# Exercise material
↓↓↓

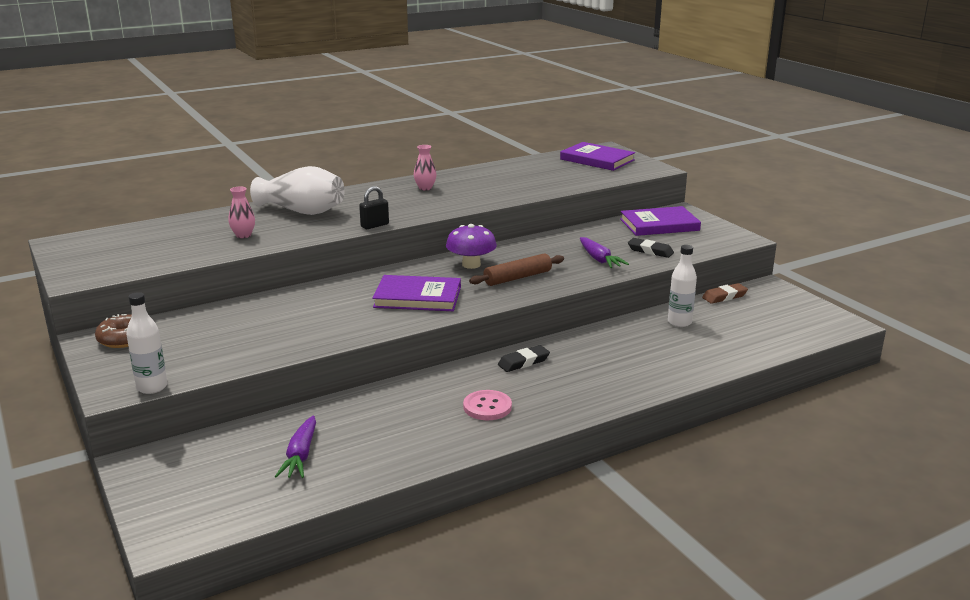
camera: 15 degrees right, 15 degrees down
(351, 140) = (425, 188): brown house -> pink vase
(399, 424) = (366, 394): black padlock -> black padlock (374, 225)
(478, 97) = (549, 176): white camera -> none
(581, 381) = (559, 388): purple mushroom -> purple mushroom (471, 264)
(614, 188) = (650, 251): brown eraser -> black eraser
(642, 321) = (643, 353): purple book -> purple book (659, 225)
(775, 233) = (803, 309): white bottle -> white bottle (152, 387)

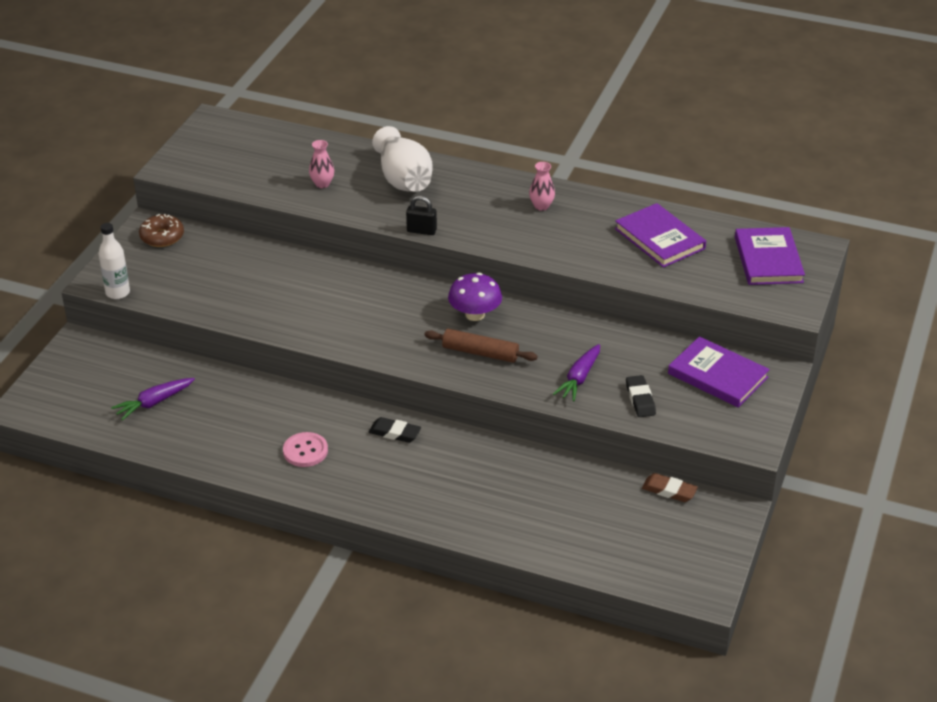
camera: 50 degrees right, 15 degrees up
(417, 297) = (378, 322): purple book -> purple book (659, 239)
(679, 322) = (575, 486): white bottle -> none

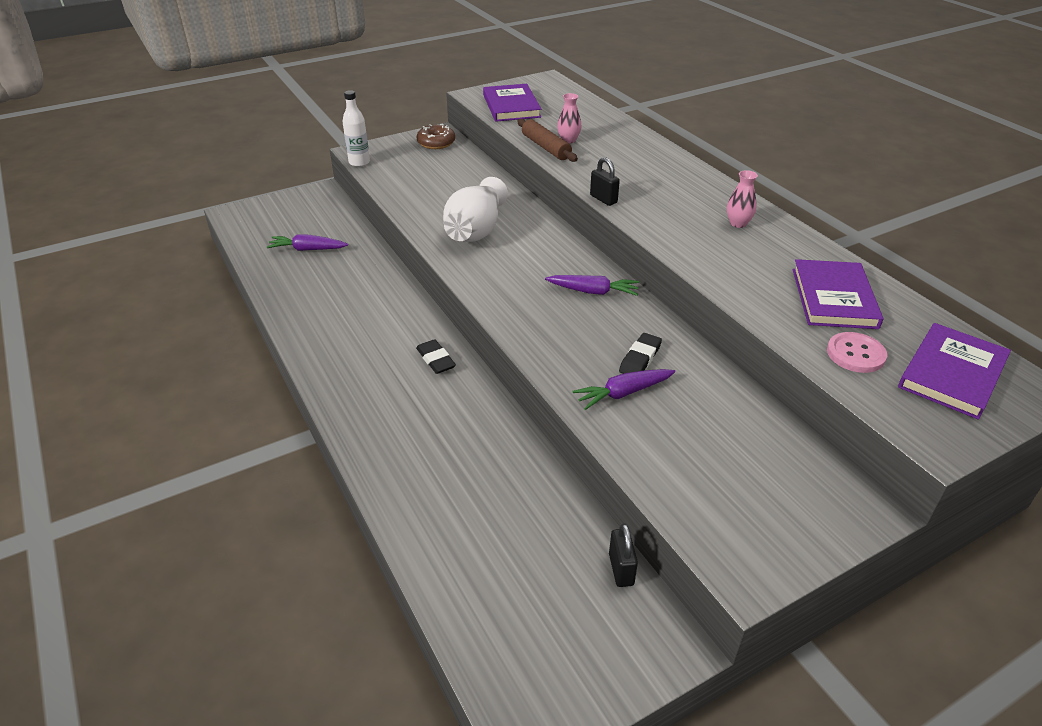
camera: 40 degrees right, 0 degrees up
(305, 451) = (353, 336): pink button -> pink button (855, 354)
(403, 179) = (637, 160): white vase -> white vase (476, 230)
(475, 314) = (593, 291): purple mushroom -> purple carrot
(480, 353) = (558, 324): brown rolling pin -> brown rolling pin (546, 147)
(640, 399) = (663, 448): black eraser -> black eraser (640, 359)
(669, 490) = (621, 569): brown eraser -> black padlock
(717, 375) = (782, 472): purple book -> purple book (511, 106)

↑↑↑
↓↓↓

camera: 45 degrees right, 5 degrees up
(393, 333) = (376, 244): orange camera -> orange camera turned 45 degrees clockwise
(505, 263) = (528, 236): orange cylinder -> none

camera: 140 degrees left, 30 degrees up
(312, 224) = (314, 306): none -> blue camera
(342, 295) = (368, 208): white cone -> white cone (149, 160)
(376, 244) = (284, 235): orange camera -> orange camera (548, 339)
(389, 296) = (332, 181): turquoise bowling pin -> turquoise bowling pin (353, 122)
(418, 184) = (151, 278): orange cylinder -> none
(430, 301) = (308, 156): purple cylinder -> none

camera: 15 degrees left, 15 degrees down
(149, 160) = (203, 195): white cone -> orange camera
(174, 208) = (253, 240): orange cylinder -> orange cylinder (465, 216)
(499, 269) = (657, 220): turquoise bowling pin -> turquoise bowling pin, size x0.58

↑↑↑

# Work required
Using the data above, print only the lines starting at the one with "camera: 50 degrees right, 15 degrees up" and ending at the one with "(717, 375) = (782, 472): purple", exactly as they stand, minus the pictures.

# Reply to the exercise
camera: 50 degrees right, 15 degrees up
(417, 297) = (378, 322): purple book -> purple book (659, 239)
(679, 322) = (575, 486): white bottle -> none

camera: 40 degrees right, 0 degrees up
(305, 451) = (353, 336): pink button -> pink button (855, 354)
(403, 179) = (637, 160): white vase -> white vase (476, 230)
(475, 314) = (593, 291): purple mushroom -> purple carrot
(480, 353) = (558, 324): brown rolling pin -> brown rolling pin (546, 147)
(640, 399) = (663, 448): black eraser -> black eraser (640, 359)
(669, 490) = (621, 569): brown eraser -> black padlock
(717, 375) = (782, 472): purple book -> purple book (511, 106)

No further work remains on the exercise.